:: Data for this task ::
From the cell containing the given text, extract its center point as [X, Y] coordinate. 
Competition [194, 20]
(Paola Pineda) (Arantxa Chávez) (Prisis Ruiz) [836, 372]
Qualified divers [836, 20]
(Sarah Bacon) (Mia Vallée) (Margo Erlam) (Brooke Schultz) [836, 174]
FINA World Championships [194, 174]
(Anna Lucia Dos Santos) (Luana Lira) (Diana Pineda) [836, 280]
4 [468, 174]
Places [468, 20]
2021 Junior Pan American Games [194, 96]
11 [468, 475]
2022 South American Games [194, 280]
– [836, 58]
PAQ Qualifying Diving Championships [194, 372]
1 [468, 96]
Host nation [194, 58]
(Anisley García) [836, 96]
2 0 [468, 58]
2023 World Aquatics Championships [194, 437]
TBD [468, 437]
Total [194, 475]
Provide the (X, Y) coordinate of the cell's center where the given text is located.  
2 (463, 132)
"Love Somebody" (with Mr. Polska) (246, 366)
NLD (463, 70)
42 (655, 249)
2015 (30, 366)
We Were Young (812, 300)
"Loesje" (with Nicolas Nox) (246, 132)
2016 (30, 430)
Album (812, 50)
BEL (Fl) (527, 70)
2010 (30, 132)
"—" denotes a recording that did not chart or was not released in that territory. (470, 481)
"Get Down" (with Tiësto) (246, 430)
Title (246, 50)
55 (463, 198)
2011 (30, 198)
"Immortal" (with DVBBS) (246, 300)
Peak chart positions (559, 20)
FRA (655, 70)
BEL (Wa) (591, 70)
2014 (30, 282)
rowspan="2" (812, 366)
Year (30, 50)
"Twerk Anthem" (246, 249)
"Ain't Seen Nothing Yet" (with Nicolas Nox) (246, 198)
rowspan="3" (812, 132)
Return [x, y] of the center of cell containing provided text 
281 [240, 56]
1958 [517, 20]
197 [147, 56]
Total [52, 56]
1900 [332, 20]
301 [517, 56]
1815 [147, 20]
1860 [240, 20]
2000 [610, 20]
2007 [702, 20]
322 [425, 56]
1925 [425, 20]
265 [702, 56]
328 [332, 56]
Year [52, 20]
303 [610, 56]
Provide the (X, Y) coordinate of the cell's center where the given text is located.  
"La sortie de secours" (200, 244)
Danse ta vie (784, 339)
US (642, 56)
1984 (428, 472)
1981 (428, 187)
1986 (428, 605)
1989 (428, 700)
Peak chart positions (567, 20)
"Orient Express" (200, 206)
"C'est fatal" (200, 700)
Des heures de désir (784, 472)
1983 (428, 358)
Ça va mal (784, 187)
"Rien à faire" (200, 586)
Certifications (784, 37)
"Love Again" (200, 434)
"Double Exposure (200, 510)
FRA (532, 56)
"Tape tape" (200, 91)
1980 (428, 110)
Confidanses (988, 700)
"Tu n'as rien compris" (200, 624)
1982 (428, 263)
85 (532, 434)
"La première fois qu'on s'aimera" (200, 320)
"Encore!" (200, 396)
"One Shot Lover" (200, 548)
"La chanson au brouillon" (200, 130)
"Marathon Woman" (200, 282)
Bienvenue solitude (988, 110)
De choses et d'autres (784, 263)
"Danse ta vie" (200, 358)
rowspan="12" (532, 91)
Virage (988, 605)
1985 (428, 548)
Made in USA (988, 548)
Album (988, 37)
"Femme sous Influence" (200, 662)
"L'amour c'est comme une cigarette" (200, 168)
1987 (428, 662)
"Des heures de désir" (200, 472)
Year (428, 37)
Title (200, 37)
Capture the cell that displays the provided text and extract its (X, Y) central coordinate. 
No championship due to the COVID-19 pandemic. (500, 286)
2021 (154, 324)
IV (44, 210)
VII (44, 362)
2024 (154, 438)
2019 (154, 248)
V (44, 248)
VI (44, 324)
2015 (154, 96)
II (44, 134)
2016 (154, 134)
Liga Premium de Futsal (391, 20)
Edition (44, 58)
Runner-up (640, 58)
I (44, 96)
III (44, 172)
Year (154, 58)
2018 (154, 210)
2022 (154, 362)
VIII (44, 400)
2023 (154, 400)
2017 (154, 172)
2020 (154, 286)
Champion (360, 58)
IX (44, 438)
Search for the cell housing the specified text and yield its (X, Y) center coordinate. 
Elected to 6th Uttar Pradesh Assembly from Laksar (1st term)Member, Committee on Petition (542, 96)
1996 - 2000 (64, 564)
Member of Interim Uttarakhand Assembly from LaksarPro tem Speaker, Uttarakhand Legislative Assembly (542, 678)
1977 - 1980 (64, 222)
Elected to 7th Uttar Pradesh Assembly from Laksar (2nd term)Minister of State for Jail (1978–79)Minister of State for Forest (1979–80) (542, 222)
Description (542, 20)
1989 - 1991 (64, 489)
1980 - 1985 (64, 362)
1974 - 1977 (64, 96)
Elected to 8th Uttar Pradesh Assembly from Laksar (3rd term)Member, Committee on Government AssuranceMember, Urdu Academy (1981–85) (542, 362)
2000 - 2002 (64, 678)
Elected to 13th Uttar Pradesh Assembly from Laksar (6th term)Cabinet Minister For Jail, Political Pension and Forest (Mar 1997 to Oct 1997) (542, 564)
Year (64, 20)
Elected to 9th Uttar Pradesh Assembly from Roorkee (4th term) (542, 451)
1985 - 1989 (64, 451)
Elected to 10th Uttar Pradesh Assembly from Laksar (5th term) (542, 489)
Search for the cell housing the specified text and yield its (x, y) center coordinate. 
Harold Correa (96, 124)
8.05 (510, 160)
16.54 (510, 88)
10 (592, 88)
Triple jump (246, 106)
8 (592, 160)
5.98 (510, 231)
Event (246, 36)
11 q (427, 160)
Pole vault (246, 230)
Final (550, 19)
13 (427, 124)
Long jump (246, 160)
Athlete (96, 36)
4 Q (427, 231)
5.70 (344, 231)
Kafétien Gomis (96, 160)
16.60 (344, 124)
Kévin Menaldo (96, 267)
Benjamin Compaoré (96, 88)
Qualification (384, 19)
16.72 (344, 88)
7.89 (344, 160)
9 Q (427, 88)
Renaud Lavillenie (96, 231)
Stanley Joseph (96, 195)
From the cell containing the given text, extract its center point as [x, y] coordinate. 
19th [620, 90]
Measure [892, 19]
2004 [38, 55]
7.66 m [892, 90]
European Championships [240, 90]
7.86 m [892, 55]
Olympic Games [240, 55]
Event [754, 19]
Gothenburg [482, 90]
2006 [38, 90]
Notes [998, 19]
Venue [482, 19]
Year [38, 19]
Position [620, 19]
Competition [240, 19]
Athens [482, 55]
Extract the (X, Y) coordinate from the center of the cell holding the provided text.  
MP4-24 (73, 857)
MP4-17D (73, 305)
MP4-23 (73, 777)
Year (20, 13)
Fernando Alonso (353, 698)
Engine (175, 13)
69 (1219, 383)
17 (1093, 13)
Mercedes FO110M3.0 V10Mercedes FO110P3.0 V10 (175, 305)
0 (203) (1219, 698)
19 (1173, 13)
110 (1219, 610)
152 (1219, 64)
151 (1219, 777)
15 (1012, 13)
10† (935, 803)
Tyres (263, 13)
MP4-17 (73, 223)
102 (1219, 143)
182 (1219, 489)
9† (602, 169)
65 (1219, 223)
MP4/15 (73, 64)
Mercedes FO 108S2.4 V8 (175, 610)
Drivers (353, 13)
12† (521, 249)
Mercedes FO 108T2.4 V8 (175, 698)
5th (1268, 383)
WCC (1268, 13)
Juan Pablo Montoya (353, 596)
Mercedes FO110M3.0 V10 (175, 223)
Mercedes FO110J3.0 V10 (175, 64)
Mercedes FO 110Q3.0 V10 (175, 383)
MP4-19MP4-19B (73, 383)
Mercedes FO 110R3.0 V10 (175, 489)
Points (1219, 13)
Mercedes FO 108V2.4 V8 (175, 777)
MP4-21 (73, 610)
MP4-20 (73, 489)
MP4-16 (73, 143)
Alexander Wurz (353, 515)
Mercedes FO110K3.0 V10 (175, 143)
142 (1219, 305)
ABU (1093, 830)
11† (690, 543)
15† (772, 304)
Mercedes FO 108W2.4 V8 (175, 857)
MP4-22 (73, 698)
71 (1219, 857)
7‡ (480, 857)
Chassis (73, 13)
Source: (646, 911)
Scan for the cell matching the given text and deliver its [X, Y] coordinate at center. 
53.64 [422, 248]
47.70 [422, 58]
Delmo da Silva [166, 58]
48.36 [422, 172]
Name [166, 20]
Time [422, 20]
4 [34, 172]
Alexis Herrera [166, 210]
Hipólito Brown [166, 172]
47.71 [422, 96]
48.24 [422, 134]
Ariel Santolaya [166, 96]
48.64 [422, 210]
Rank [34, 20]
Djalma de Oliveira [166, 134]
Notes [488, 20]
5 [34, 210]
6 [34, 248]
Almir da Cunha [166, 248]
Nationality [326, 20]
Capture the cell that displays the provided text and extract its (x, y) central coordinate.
:::
Task goal — Please copy the data from its first line up to and including the line with "Qualified divers [836, 20]", keeping each line unchanged.

Written response —
From the cell containing the given text, extract its center point as [X, Y] coordinate. 
Competition [194, 20]
(Paola Pineda) (Arantxa Chávez) (Prisis Ruiz) [836, 372]
Qualified divers [836, 20]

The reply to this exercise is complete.